▶ **Available data**
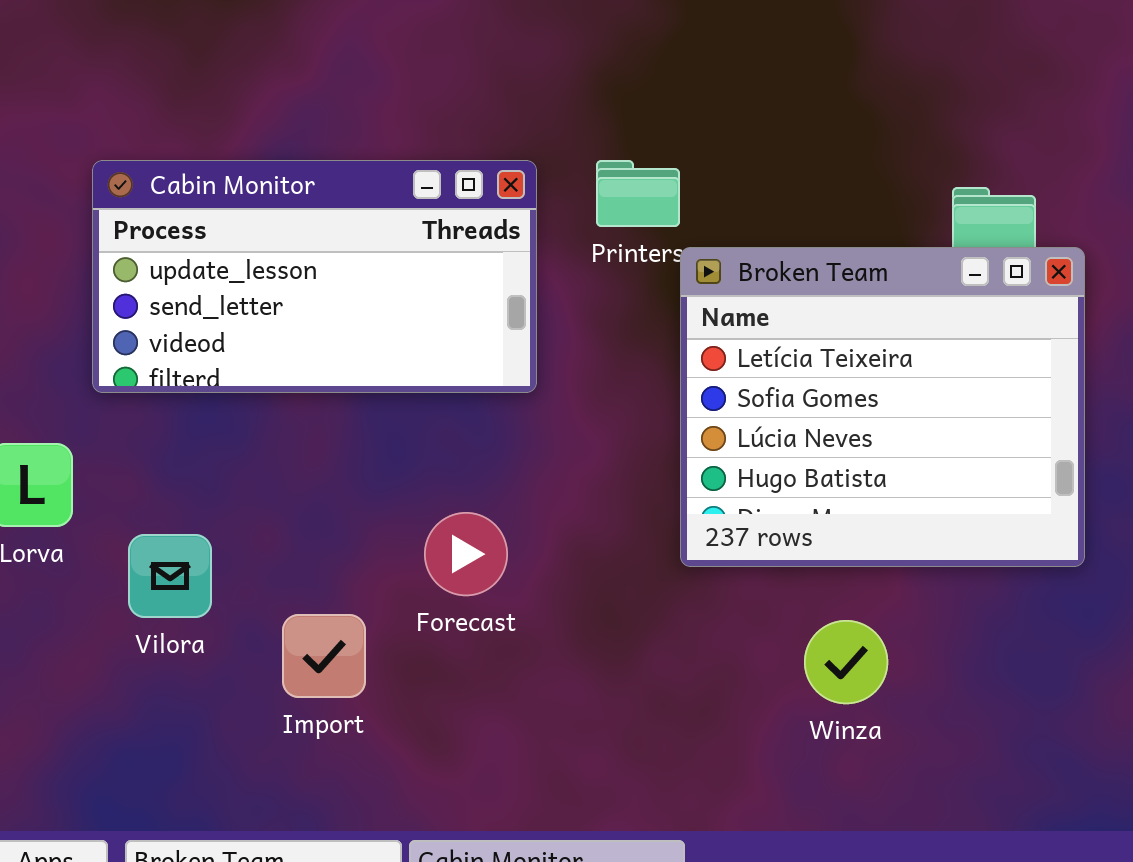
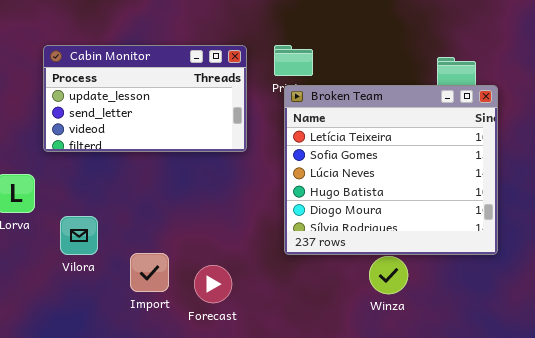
Broken Team: [680,247,1085,567] -> [284,85,498,255], resized
Forecast: [424,512,508,596] -> [194,265,232,303], moved

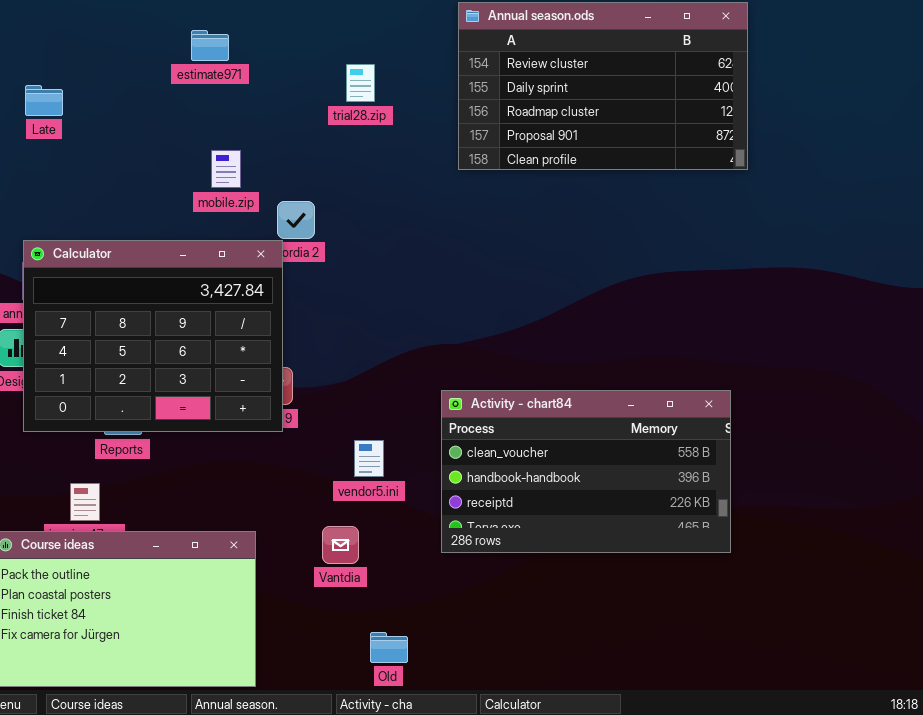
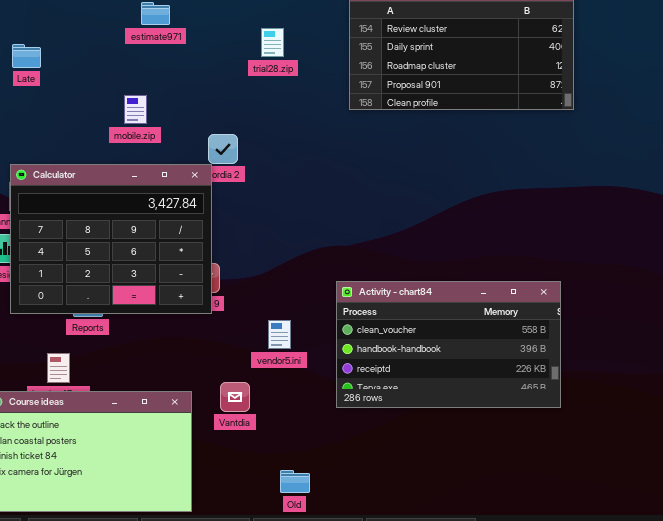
mobile.zip: [211,150,241,188] -> [124,95,147,124], moved
Vantdia: [322,526,359,564] -> [220,382,250,412], moved

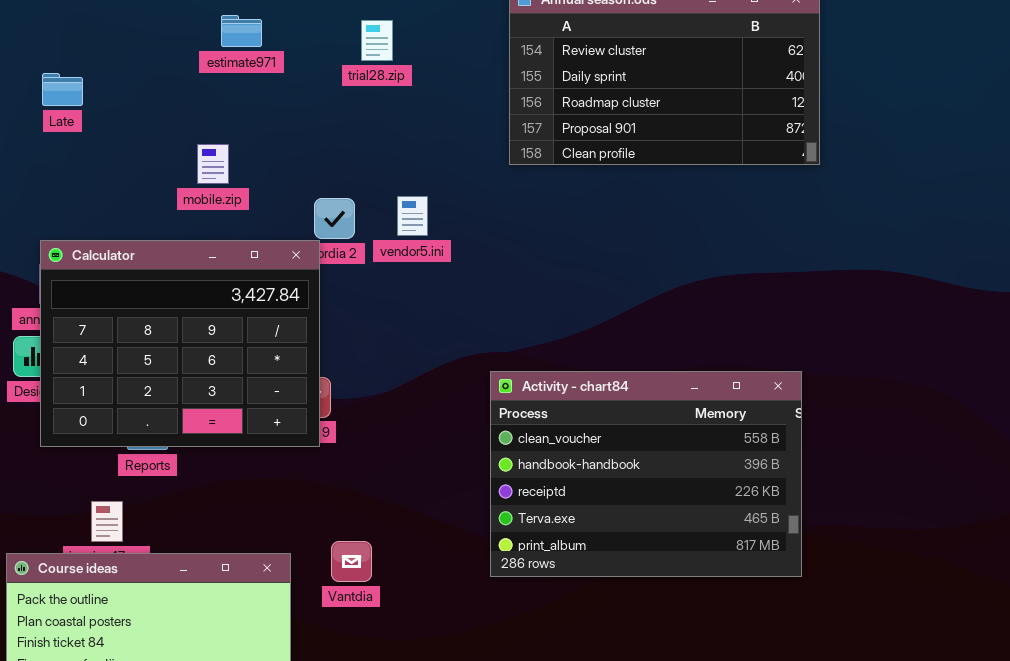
trial28.zip: [261,28,284,57] -> [361,20,393,61], moved
Activity - chart84: [336,281,561,408] -> [490,371,802,577], resized
vendor5.ini: [268,320,291,349] -> [397,196,428,236], moved

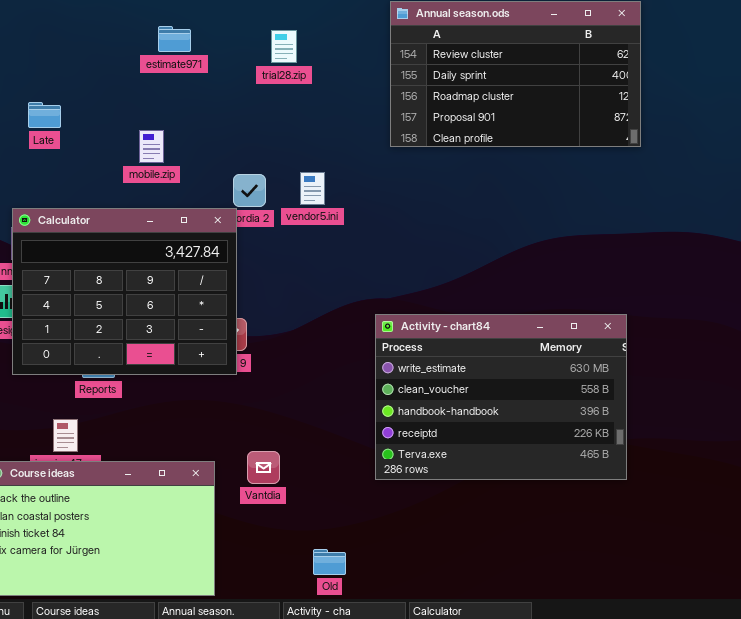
Late: [42,73,83,106] -> [28,102,61,128], moved
Activity - chart84: [490,371,802,577] -> [375,314,627,480], scrolled up 1 row

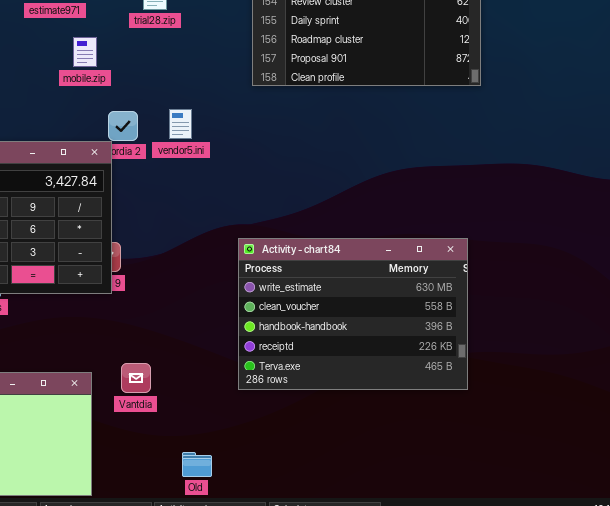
mobile.zip: [139,130,164,163] -> [73,37,97,67], moved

▶ **Assignment**
Which lines above include the word "resized"? Show each one.

▶ **Exercise answer**
Broken Team: [680,247,1085,567] -> [284,85,498,255], resized
Activity - chart84: [336,281,561,408] -> [490,371,802,577], resized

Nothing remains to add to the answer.